**Work task:** Your response should contain each line of the data that includes "AGND".

Difference listings
:::

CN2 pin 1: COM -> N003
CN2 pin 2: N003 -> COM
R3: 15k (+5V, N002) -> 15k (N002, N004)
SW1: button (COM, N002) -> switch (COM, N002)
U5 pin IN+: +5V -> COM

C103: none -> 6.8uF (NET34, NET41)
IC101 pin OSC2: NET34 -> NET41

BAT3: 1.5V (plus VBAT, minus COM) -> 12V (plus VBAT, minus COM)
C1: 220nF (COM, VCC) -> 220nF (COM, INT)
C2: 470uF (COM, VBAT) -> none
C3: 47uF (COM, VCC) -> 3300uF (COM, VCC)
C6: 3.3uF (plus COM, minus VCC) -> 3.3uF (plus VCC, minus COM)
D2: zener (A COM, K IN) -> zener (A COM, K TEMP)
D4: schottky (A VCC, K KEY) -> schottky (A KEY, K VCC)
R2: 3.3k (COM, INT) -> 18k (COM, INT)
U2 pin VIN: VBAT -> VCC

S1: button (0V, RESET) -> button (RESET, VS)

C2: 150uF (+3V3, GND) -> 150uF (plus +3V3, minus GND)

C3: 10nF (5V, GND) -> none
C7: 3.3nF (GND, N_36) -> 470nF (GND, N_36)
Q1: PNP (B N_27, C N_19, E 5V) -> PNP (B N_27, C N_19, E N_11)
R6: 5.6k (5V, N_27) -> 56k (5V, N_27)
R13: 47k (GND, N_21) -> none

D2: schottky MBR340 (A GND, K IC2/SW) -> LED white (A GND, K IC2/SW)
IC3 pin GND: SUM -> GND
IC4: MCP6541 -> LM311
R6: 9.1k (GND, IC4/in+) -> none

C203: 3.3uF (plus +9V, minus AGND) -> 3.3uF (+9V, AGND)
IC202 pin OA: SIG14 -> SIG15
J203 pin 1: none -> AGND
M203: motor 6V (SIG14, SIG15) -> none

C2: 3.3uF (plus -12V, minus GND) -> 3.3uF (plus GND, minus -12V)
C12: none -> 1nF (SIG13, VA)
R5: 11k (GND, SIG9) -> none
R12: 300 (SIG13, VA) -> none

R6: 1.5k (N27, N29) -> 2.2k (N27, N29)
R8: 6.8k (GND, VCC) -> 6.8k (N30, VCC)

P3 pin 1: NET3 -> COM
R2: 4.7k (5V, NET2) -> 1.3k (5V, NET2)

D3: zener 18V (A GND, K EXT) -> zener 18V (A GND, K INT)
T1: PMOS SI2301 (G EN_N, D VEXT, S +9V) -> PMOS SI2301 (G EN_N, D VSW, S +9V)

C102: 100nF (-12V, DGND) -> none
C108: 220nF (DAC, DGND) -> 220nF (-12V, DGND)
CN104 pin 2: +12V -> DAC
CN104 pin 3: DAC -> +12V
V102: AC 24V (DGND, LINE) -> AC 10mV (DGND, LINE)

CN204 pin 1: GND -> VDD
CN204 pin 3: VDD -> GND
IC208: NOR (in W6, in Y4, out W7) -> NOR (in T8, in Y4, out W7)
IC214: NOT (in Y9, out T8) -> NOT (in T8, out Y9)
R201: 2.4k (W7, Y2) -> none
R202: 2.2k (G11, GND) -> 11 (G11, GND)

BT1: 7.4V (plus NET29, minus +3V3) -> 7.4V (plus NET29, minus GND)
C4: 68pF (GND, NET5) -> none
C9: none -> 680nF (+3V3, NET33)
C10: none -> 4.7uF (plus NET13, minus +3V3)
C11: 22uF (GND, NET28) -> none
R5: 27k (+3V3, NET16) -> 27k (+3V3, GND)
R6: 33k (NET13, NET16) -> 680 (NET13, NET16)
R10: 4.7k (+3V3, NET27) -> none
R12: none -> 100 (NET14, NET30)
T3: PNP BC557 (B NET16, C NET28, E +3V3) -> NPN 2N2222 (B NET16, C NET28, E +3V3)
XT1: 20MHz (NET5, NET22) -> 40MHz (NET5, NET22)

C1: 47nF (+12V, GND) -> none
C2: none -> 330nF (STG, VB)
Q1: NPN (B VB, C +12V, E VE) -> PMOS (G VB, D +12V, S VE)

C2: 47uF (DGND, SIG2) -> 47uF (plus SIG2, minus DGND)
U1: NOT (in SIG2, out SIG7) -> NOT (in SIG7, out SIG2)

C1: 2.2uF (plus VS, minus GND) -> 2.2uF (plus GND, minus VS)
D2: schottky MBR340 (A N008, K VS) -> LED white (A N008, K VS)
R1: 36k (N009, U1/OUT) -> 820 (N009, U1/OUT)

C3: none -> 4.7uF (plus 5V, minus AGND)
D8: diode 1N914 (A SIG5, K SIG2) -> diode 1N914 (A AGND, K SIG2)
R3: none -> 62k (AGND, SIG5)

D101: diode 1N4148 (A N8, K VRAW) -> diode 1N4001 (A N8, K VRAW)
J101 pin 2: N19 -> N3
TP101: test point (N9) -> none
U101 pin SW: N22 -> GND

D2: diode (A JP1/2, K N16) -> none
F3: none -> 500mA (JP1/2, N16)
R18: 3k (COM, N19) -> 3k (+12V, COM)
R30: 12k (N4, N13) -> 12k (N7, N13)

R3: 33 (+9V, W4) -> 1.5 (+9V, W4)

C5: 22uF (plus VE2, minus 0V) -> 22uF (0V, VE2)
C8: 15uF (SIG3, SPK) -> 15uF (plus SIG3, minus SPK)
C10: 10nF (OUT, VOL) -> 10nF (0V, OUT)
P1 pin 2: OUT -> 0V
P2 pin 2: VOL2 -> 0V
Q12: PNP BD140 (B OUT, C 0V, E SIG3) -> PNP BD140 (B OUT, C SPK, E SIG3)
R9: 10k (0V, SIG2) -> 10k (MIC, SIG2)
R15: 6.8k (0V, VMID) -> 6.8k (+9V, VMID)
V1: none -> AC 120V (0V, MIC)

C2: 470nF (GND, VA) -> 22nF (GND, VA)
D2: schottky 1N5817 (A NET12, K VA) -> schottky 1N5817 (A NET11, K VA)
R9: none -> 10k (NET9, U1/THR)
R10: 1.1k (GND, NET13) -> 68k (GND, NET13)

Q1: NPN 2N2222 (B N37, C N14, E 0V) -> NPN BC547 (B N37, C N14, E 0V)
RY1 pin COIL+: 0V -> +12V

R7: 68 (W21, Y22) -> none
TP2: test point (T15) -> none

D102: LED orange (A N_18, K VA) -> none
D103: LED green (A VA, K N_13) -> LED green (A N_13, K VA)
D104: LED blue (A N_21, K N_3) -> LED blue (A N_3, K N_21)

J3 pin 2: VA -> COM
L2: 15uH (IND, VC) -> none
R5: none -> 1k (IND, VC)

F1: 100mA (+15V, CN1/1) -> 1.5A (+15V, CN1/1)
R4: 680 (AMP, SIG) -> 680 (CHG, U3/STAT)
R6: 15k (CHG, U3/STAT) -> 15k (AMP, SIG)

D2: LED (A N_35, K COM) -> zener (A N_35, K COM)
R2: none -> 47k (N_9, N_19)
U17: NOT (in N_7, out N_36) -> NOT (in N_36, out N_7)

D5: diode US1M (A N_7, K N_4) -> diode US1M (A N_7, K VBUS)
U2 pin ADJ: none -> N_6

:::

**Response:**
C203: 3.3uF (plus +9V, minus AGND) -> 3.3uF (+9V, AGND)
J203 pin 1: none -> AGND
C3: none -> 4.7uF (plus 5V, minus AGND)
D8: diode 1N914 (A SIG5, K SIG2) -> diode 1N914 (A AGND, K SIG2)
R3: none -> 62k (AGND, SIG5)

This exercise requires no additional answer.